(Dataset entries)
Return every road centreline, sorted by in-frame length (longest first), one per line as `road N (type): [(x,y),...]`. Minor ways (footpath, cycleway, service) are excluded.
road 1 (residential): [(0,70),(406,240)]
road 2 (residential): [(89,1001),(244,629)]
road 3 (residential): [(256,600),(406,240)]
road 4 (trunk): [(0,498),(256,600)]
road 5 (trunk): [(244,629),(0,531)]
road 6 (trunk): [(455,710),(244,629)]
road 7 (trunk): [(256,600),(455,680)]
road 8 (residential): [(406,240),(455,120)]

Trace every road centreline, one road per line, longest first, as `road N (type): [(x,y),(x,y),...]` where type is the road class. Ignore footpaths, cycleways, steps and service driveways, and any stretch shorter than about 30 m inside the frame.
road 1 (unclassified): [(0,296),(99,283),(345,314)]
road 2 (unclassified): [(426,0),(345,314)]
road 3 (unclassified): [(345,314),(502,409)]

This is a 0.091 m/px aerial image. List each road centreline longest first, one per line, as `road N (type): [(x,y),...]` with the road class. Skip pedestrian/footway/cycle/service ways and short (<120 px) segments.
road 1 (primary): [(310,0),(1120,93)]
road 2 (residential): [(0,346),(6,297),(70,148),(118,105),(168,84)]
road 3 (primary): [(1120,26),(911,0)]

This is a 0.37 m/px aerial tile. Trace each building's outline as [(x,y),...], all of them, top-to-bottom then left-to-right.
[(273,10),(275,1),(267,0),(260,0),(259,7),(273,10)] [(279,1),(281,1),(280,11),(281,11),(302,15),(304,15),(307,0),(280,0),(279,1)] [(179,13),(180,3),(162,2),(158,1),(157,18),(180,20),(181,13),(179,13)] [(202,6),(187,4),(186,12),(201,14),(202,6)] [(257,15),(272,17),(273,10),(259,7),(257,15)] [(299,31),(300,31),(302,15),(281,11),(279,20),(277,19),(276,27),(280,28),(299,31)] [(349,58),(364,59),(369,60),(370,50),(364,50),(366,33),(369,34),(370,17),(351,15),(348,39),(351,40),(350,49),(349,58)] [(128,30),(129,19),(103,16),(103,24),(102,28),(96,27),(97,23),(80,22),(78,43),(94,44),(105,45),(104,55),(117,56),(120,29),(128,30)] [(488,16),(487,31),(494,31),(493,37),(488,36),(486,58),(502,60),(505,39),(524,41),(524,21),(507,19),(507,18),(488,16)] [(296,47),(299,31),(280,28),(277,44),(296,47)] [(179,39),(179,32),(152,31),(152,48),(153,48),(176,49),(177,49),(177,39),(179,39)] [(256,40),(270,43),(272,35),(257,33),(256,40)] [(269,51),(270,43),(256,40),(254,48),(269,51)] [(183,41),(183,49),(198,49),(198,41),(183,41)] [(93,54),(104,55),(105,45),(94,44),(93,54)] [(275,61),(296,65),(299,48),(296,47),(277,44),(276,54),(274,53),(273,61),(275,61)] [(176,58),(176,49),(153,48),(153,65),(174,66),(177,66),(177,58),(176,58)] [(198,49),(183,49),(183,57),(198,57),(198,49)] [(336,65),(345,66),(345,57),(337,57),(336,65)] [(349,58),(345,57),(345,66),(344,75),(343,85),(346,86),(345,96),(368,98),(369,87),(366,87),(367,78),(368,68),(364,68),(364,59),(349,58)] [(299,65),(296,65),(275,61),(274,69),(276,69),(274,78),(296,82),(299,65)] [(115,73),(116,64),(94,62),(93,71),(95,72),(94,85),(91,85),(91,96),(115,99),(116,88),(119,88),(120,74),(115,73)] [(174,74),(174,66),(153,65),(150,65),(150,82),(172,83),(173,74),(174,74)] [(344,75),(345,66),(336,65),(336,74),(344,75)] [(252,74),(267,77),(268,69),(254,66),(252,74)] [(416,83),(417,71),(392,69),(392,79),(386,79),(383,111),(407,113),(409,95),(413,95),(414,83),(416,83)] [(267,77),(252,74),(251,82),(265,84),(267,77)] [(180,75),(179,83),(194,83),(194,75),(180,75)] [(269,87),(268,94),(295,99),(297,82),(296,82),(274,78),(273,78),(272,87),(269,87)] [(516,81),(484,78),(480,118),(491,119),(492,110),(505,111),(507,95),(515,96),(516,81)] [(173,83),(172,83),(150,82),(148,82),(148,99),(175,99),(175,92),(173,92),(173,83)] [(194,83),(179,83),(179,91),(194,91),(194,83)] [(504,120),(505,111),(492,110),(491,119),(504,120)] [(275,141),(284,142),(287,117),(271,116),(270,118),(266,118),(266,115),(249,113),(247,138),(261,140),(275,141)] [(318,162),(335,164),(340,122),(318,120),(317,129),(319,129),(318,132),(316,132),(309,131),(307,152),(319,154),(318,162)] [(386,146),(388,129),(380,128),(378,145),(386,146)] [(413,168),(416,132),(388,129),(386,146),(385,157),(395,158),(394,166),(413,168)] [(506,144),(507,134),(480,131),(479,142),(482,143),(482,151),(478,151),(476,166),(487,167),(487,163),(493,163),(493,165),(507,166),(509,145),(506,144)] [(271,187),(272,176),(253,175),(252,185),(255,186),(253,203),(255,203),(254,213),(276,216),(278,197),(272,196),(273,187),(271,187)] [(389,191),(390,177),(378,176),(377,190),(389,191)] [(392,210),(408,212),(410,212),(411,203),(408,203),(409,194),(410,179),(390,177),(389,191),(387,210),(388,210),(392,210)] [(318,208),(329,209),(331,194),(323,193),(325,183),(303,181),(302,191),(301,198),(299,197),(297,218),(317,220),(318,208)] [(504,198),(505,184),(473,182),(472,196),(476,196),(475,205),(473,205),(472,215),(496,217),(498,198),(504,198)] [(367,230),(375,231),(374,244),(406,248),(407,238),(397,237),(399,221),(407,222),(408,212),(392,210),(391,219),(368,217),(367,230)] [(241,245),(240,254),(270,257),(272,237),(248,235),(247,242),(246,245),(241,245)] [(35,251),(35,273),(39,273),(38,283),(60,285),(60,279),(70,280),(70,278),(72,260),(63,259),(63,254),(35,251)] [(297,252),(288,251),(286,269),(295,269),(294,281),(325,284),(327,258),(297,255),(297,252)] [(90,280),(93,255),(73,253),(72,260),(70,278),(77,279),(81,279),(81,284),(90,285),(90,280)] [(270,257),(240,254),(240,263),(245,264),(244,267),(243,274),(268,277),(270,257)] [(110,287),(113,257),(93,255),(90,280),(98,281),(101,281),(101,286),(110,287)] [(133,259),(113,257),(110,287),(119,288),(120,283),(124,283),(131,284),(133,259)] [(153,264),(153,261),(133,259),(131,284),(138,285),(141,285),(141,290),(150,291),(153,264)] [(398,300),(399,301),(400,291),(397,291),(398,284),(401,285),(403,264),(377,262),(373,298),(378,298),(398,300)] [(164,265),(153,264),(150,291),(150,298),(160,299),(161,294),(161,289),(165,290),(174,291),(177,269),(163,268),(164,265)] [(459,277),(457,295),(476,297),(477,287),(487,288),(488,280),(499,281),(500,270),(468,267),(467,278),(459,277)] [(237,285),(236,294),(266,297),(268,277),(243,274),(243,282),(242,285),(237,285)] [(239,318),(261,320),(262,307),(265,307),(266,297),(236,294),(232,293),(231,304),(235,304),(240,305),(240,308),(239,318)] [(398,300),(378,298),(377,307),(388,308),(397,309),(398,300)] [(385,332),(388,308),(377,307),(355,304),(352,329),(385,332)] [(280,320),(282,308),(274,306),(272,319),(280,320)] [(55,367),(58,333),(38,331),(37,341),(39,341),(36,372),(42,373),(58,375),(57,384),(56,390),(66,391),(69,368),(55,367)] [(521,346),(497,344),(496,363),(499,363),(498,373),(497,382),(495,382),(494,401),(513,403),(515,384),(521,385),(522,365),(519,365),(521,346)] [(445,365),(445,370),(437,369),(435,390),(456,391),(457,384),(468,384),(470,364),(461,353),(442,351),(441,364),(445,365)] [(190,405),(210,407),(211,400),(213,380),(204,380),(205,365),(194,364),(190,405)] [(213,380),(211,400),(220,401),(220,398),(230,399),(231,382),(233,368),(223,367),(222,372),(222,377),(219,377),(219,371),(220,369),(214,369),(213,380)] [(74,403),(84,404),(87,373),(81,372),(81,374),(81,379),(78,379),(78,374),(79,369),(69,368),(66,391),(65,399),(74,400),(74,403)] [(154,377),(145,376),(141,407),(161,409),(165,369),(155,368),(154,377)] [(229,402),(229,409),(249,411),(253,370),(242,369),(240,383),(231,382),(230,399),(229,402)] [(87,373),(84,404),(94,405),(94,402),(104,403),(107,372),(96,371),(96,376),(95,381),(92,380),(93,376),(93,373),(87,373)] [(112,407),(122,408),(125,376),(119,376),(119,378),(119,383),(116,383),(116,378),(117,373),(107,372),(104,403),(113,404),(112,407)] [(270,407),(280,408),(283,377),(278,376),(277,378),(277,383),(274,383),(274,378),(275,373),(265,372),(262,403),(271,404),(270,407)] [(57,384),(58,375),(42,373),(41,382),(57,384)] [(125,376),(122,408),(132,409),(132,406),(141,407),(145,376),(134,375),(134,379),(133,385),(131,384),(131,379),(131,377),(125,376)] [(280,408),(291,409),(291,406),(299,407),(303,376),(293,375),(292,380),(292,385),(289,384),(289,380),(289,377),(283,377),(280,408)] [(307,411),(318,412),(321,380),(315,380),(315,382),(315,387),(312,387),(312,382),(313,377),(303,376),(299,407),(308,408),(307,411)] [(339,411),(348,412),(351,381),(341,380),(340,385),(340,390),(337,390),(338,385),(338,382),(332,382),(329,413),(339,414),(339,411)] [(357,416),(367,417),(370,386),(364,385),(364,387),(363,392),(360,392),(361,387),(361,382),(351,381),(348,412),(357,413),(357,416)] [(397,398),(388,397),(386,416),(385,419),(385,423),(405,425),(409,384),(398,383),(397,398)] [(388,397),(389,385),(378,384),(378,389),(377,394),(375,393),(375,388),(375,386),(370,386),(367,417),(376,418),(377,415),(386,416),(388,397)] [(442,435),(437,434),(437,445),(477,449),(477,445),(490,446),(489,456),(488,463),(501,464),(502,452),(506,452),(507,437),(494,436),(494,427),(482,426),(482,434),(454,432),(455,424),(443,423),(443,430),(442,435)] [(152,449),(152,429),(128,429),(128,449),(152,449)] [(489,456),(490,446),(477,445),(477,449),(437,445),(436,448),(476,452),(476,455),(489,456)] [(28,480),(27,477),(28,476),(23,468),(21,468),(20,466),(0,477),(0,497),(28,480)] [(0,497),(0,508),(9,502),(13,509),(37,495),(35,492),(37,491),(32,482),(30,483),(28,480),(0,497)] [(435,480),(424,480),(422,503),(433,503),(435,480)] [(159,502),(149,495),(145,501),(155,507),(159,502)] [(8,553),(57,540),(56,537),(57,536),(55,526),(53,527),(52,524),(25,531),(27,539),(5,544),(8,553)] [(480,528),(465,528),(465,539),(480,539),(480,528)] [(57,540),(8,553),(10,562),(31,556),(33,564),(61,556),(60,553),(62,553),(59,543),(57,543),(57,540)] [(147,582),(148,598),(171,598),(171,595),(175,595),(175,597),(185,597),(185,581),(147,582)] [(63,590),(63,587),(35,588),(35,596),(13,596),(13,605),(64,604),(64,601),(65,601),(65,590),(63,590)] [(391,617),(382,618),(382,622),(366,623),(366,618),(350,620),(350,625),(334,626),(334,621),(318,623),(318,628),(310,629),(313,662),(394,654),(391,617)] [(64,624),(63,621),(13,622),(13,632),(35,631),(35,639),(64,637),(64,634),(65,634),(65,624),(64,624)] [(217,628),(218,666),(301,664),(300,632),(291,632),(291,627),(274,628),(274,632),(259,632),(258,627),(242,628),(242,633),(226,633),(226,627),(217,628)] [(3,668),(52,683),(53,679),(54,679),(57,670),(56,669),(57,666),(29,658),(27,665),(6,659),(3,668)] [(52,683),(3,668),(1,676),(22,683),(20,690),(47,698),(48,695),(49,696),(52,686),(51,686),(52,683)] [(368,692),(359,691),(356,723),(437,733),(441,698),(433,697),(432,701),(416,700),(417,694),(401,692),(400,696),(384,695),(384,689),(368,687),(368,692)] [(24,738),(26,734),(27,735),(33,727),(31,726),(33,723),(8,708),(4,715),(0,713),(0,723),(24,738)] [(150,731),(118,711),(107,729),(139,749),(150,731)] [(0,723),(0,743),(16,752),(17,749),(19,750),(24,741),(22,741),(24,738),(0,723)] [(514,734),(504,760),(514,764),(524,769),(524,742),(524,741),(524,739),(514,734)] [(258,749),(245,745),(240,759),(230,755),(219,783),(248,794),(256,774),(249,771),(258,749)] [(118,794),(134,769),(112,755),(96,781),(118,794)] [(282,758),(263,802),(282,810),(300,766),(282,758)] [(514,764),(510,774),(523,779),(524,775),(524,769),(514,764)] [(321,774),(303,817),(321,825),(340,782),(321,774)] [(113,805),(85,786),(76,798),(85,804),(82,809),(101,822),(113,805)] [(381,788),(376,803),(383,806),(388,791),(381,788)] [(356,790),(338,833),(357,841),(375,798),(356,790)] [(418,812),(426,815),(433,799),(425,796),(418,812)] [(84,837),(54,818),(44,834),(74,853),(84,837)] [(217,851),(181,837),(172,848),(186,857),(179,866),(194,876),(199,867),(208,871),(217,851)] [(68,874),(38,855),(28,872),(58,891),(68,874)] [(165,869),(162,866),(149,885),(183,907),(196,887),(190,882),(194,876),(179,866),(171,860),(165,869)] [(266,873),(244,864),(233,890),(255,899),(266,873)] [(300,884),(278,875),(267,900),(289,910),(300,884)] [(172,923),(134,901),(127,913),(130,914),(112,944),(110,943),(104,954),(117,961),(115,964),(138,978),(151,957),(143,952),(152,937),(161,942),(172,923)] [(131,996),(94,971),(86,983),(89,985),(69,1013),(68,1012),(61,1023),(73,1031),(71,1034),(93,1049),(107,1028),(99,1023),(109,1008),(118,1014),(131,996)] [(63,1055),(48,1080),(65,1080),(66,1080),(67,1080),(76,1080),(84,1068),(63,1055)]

#### ACTION ITEM:
Find all lines holding the word "primary" in the records above and copy them.

#### SOLUTION BELOW:
road 1 (primary): [(310,0),(1120,93)]
road 3 (primary): [(1120,26),(911,0)]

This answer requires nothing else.